### About this exercise
Each entry below must be repeated exactly. Leave the pictures out of it.

### Supplied data
########

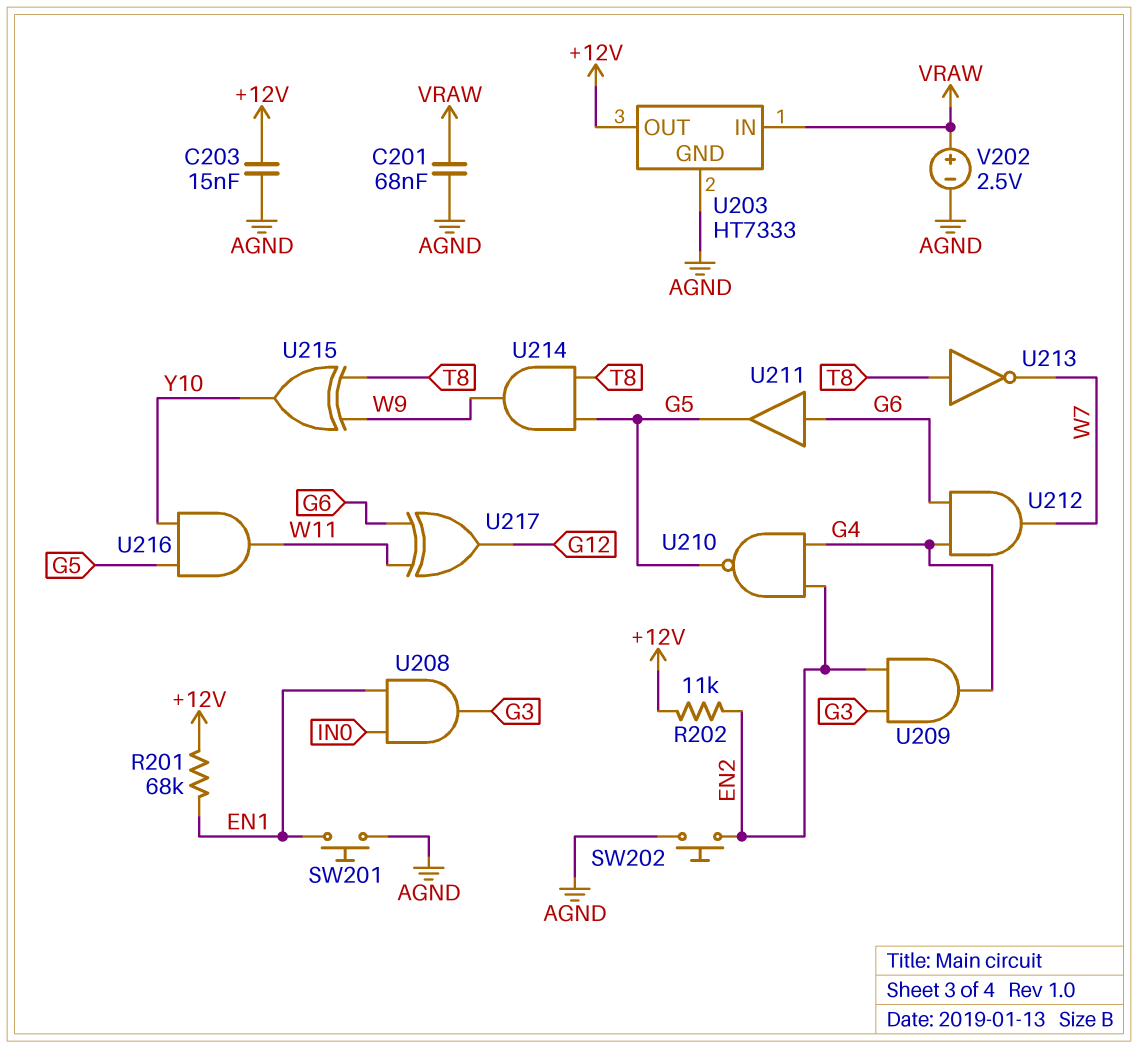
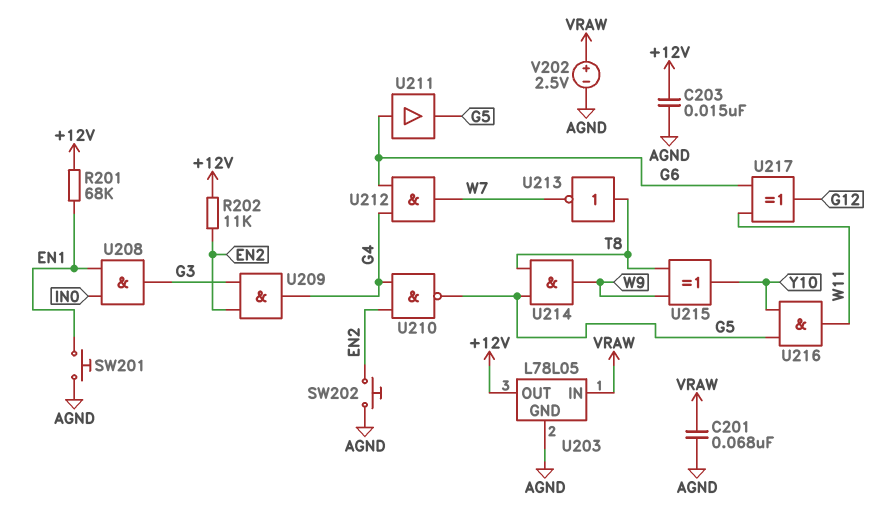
U203: HT7333 -> L78L05

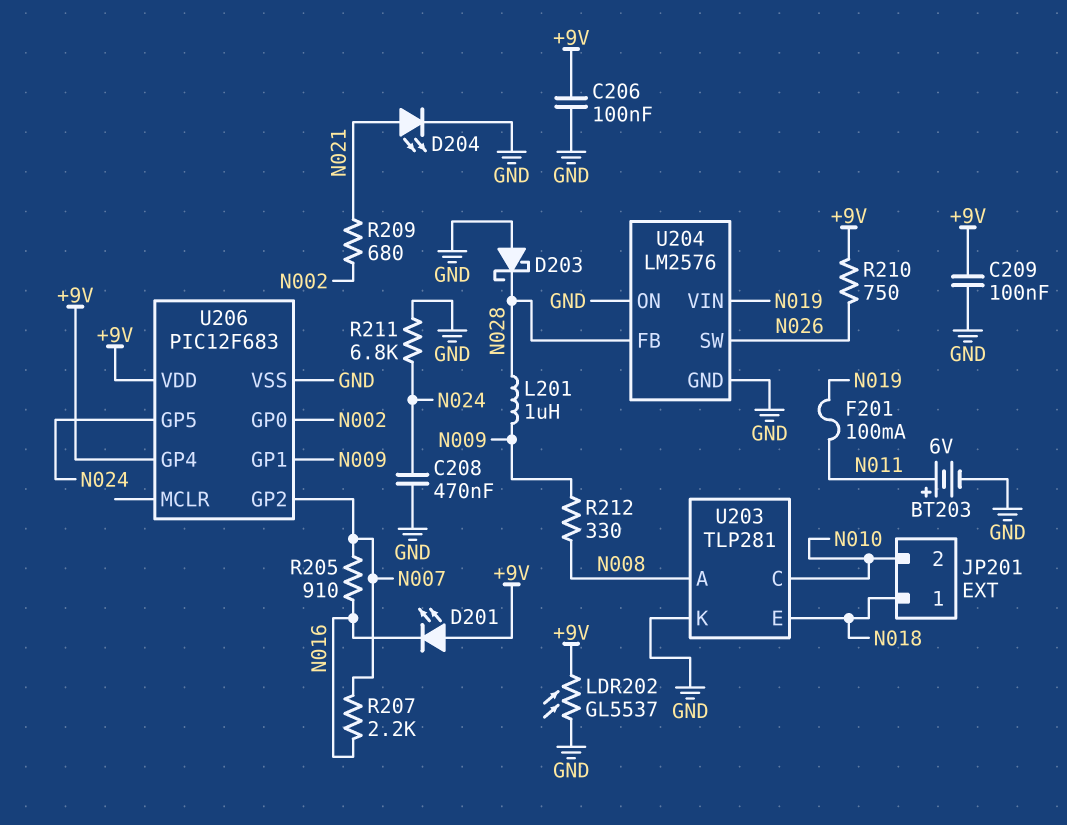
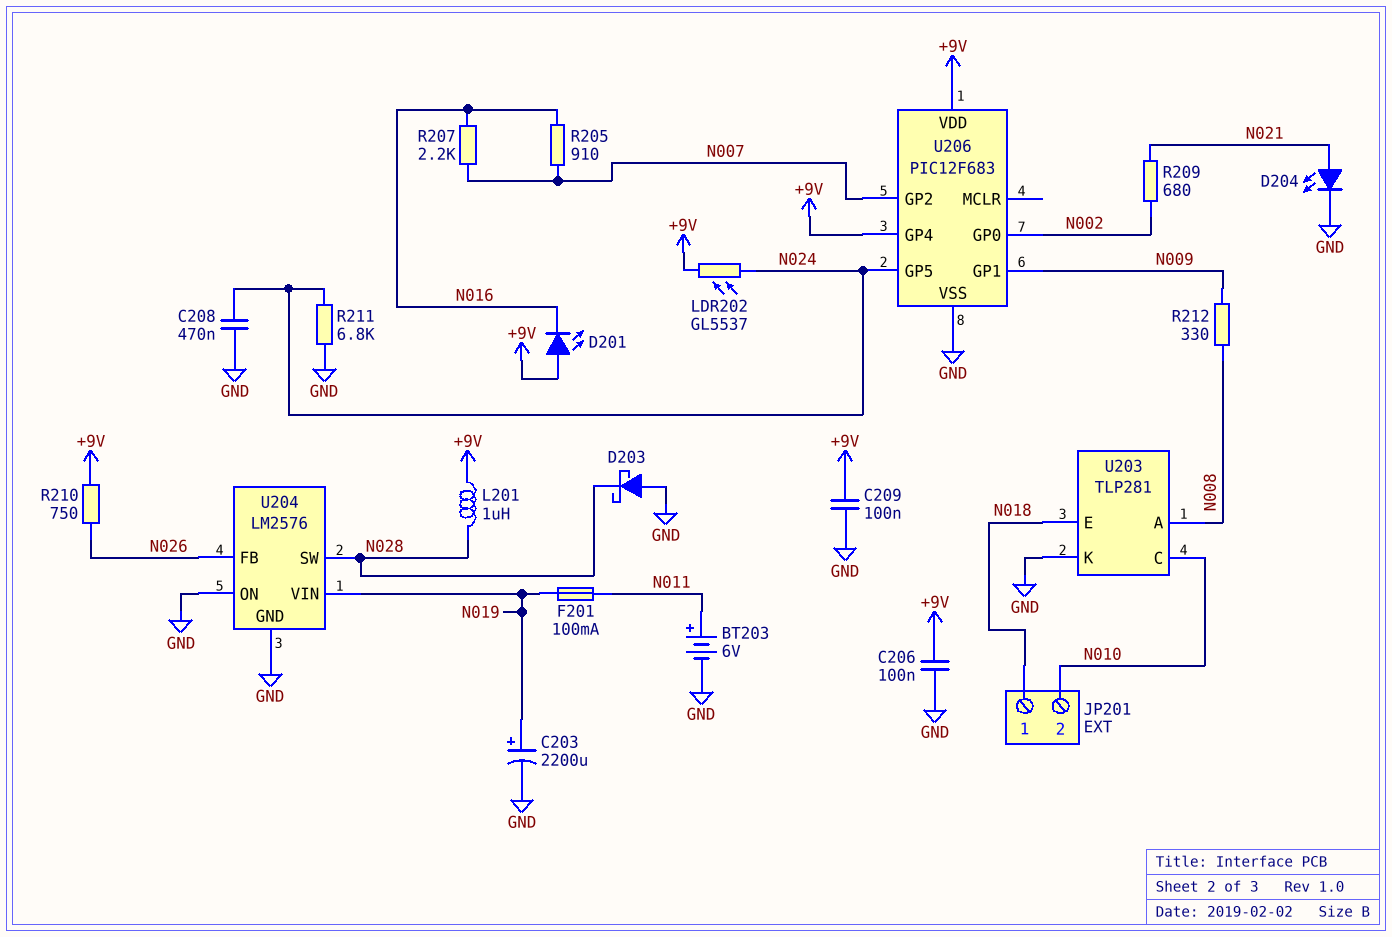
C203: none -> 2200uF (plus N019, minus GND)
L201: 1uH (N009, N028) -> 1uH (+9V, N028)
LDR202: GL5537 (+9V, GND) -> GL5537 (+9V, N024)
U204 pin FB: N028 -> N026
U204 pin SW: N026 -> N028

########

### Written response
U203: HT7333 -> L78L05

C203: none -> 2200uF (plus N019, minus GND)
L201: 1uH (N009, N028) -> 1uH (+9V, N028)
LDR202: GL5537 (+9V, GND) -> GL5537 (+9V, N024)
U204 pin FB: N028 -> N026
U204 pin SW: N026 -> N028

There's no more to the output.